§ **What is required**: Retyping the records exactly is the whole task.

§ **Supplied material**:
——————————
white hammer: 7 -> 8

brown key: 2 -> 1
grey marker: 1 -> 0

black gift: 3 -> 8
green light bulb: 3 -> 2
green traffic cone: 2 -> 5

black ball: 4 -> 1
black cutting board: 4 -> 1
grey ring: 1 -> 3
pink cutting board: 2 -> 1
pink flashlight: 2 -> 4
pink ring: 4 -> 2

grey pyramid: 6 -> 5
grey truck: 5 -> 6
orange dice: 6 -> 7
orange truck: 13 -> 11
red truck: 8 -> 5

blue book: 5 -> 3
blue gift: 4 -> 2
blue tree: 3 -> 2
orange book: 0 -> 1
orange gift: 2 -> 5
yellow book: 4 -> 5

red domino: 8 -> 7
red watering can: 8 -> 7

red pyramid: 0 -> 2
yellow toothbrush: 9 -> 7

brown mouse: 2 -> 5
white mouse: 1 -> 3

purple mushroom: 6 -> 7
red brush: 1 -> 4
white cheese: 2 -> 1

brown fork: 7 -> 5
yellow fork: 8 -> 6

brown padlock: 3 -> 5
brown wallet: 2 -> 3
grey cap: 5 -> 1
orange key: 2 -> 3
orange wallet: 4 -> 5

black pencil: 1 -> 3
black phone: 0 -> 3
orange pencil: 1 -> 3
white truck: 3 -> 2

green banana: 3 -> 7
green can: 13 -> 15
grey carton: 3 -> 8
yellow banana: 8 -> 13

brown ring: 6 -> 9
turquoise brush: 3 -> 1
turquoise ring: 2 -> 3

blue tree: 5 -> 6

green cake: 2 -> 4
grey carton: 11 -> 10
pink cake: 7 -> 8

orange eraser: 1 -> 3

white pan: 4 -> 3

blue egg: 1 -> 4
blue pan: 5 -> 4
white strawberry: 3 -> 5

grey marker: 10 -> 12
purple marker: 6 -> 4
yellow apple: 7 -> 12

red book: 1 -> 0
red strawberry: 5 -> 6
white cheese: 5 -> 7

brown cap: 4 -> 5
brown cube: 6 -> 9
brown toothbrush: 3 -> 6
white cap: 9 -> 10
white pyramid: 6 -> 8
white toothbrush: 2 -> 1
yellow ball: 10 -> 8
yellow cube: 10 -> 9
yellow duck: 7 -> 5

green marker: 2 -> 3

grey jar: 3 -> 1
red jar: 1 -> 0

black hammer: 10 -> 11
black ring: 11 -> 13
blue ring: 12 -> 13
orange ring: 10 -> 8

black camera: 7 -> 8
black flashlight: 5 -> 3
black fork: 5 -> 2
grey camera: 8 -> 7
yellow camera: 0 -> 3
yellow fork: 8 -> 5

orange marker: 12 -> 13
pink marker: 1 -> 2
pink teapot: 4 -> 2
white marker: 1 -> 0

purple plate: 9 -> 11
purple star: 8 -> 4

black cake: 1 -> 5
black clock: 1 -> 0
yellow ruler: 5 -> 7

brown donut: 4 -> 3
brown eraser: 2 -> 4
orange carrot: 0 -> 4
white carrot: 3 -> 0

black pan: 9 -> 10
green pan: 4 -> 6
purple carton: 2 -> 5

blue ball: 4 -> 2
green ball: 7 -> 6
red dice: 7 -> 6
——————————
§ **Answer section**:
white hammer: 7 -> 8

brown key: 2 -> 1
grey marker: 1 -> 0

black gift: 3 -> 8
green light bulb: 3 -> 2
green traffic cone: 2 -> 5

black ball: 4 -> 1
black cutting board: 4 -> 1
grey ring: 1 -> 3
pink cutting board: 2 -> 1
pink flashlight: 2 -> 4
pink ring: 4 -> 2

grey pyramid: 6 -> 5
grey truck: 5 -> 6
orange dice: 6 -> 7
orange truck: 13 -> 11
red truck: 8 -> 5

blue book: 5 -> 3
blue gift: 4 -> 2
blue tree: 3 -> 2
orange book: 0 -> 1
orange gift: 2 -> 5
yellow book: 4 -> 5

red domino: 8 -> 7
red watering can: 8 -> 7

red pyramid: 0 -> 2
yellow toothbrush: 9 -> 7

brown mouse: 2 -> 5
white mouse: 1 -> 3

purple mushroom: 6 -> 7
red brush: 1 -> 4
white cheese: 2 -> 1

brown fork: 7 -> 5
yellow fork: 8 -> 6

brown padlock: 3 -> 5
brown wallet: 2 -> 3
grey cap: 5 -> 1
orange key: 2 -> 3
orange wallet: 4 -> 5

black pencil: 1 -> 3
black phone: 0 -> 3
orange pencil: 1 -> 3
white truck: 3 -> 2

green banana: 3 -> 7
green can: 13 -> 15
grey carton: 3 -> 8
yellow banana: 8 -> 13

brown ring: 6 -> 9
turquoise brush: 3 -> 1
turquoise ring: 2 -> 3

blue tree: 5 -> 6

green cake: 2 -> 4
grey carton: 11 -> 10
pink cake: 7 -> 8

orange eraser: 1 -> 3

white pan: 4 -> 3

blue egg: 1 -> 4
blue pan: 5 -> 4
white strawberry: 3 -> 5

grey marker: 10 -> 12
purple marker: 6 -> 4
yellow apple: 7 -> 12

red book: 1 -> 0
red strawberry: 5 -> 6
white cheese: 5 -> 7

brown cap: 4 -> 5
brown cube: 6 -> 9
brown toothbrush: 3 -> 6
white cap: 9 -> 10
white pyramid: 6 -> 8
white toothbrush: 2 -> 1
yellow ball: 10 -> 8
yellow cube: 10 -> 9
yellow duck: 7 -> 5

green marker: 2 -> 3

grey jar: 3 -> 1
red jar: 1 -> 0

black hammer: 10 -> 11
black ring: 11 -> 13
blue ring: 12 -> 13
orange ring: 10 -> 8

black camera: 7 -> 8
black flashlight: 5 -> 3
black fork: 5 -> 2
grey camera: 8 -> 7
yellow camera: 0 -> 3
yellow fork: 8 -> 5

orange marker: 12 -> 13
pink marker: 1 -> 2
pink teapot: 4 -> 2
white marker: 1 -> 0

purple plate: 9 -> 11
purple star: 8 -> 4

black cake: 1 -> 5
black clock: 1 -> 0
yellow ruler: 5 -> 7

brown donut: 4 -> 3
brown eraser: 2 -> 4
orange carrot: 0 -> 4
white carrot: 3 -> 0

black pan: 9 -> 10
green pan: 4 -> 6
purple carton: 2 -> 5

blue ball: 4 -> 2
green ball: 7 -> 6
red dice: 7 -> 6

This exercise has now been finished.